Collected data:
---

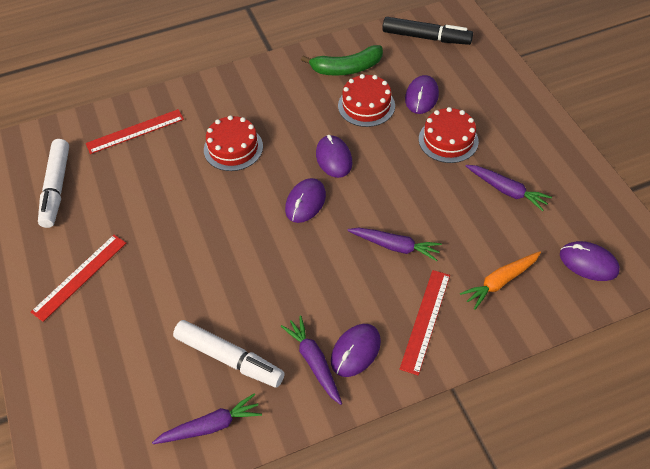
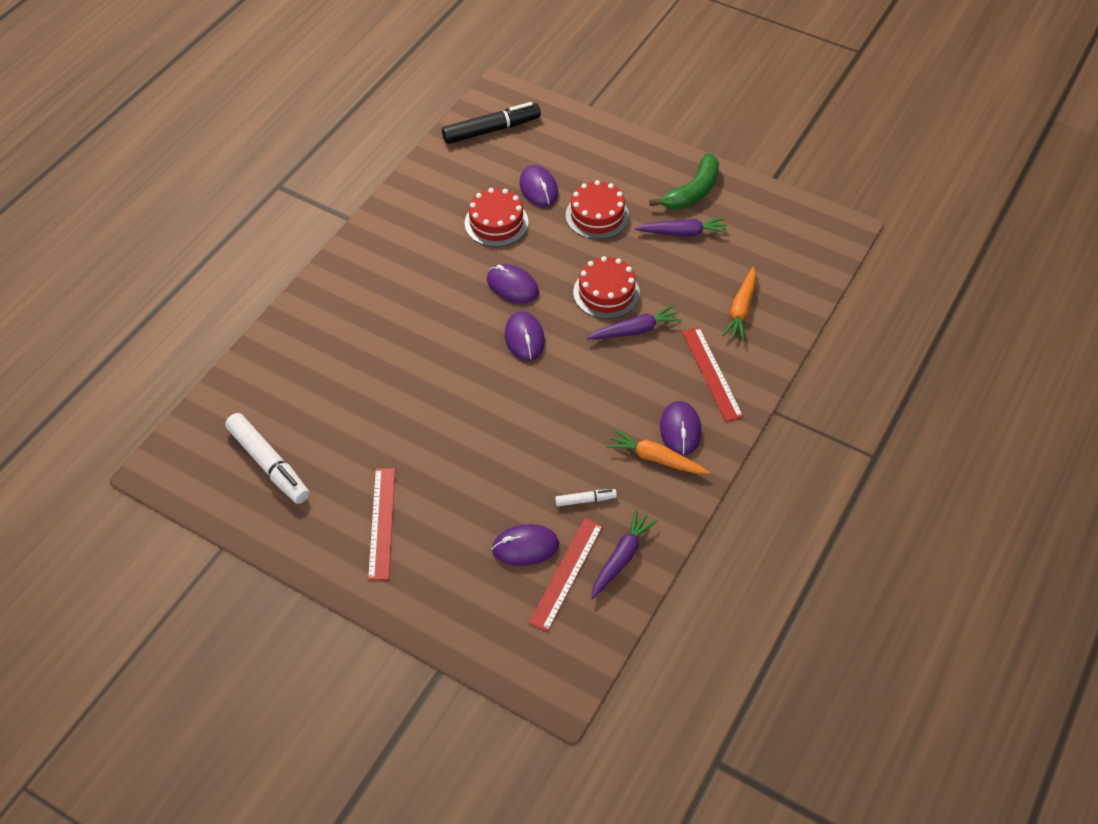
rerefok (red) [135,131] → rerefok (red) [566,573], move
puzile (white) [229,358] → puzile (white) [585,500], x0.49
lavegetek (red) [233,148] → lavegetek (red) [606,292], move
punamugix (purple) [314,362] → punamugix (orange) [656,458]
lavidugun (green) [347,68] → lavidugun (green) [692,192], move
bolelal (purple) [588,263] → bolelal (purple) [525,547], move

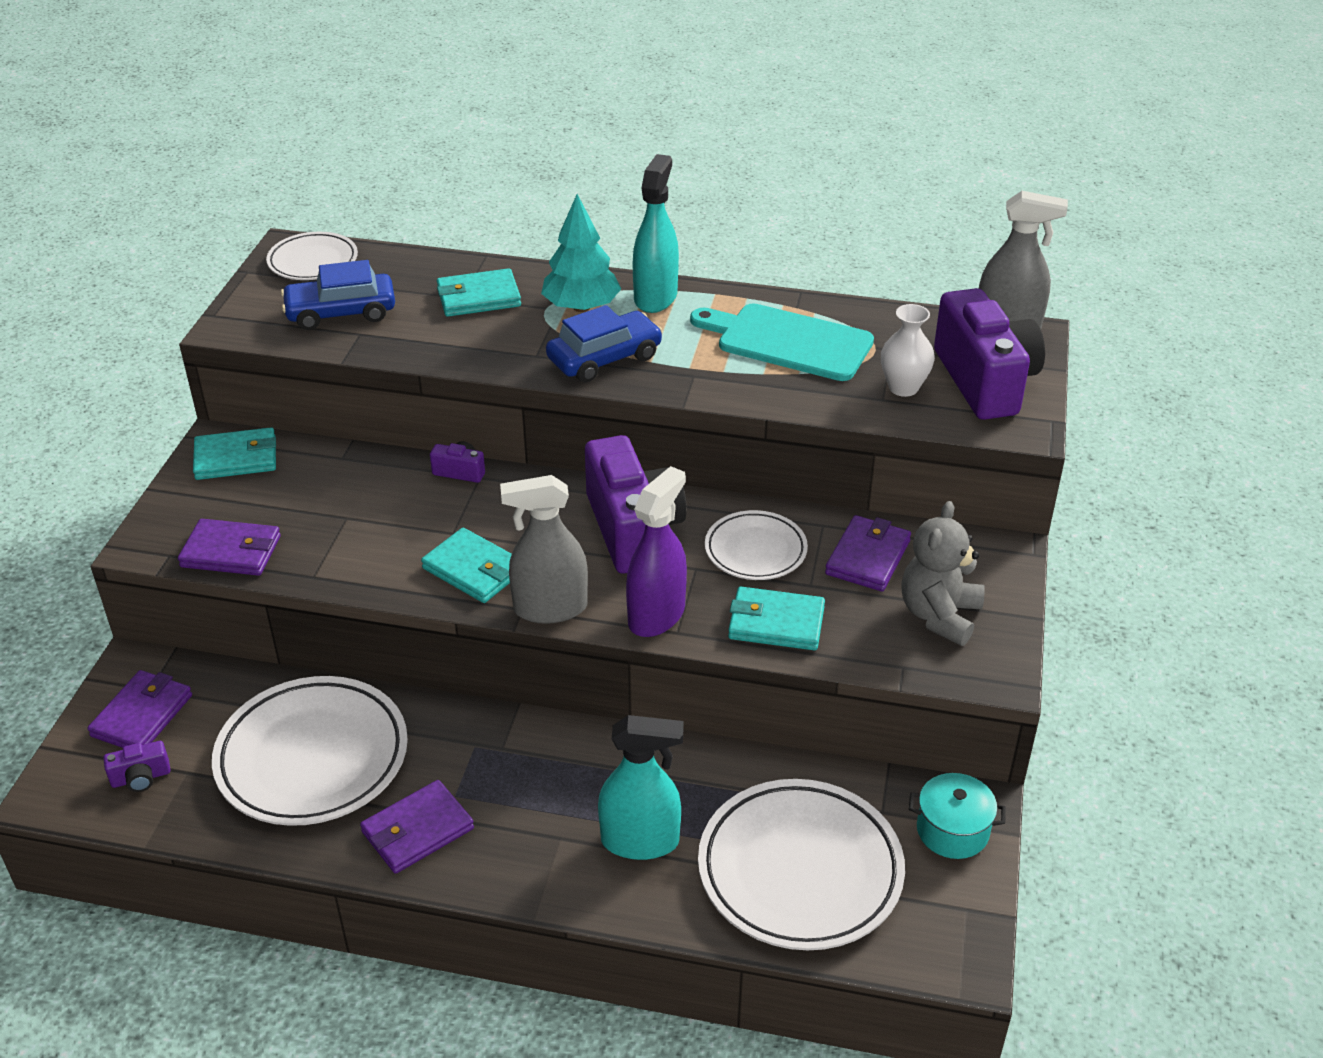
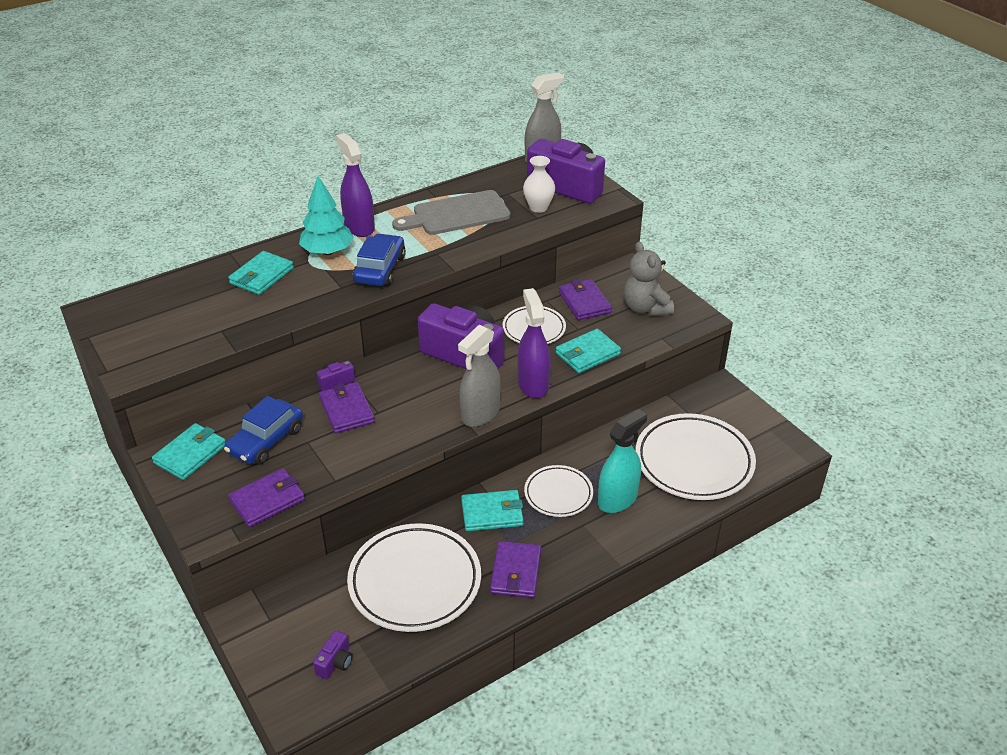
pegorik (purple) [142,716] → pegorik (purple) [347,410], move
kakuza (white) [313,262] → kakuza (white) [558,494], move
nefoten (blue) [341,312] → nefoten (blue) [266,441], move
pegorik (turquoise) [474,570] → pegorik (turquoise) [492,513], move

---

### [Work instructions]
Look through the entries above for the word "white". Copy every line where it shows up.

### [Reply]
puzile (white) [229,358] → puzile (white) [585,500], x0.49
kakuza (white) [313,262] → kakuza (white) [558,494], move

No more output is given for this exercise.